If a line of the data below holds the word "degrees", list it.

__Source records__.

=== Section Start ===

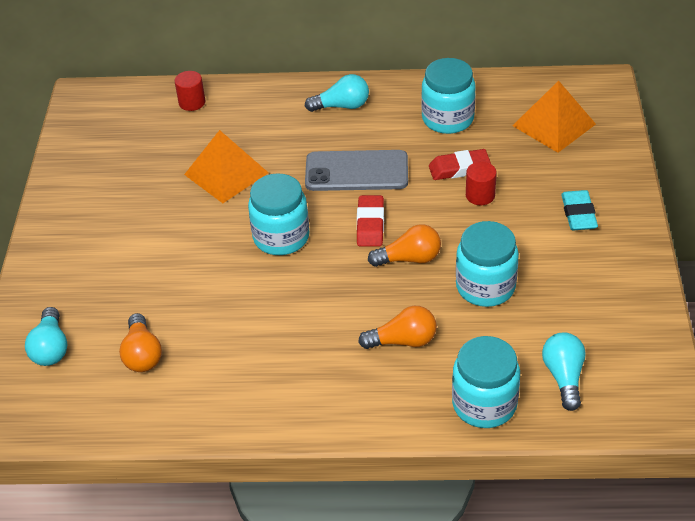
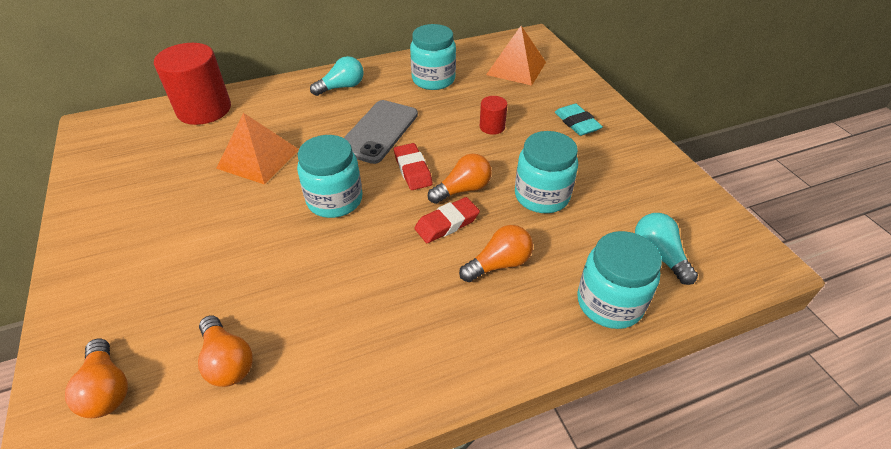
camera: 25 degrees left, 0 degrees up
(51, 348) = (107, 389): turquoise light bulb -> orange light bulb
(192, 102) = (204, 109): red cylinder -> red cylinder, size x2.13
(356, 171) = (379, 131): grey phone -> grey phone turned 45 degrees counterclockwise
(459, 168) = (463, 111): red eraser -> red eraser (447, 224)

=== Section End ===

__Answer to this task__.
camera: 25 degrees left, 0 degrees up
(356, 171) = (379, 131): grey phone -> grey phone turned 45 degrees counterclockwise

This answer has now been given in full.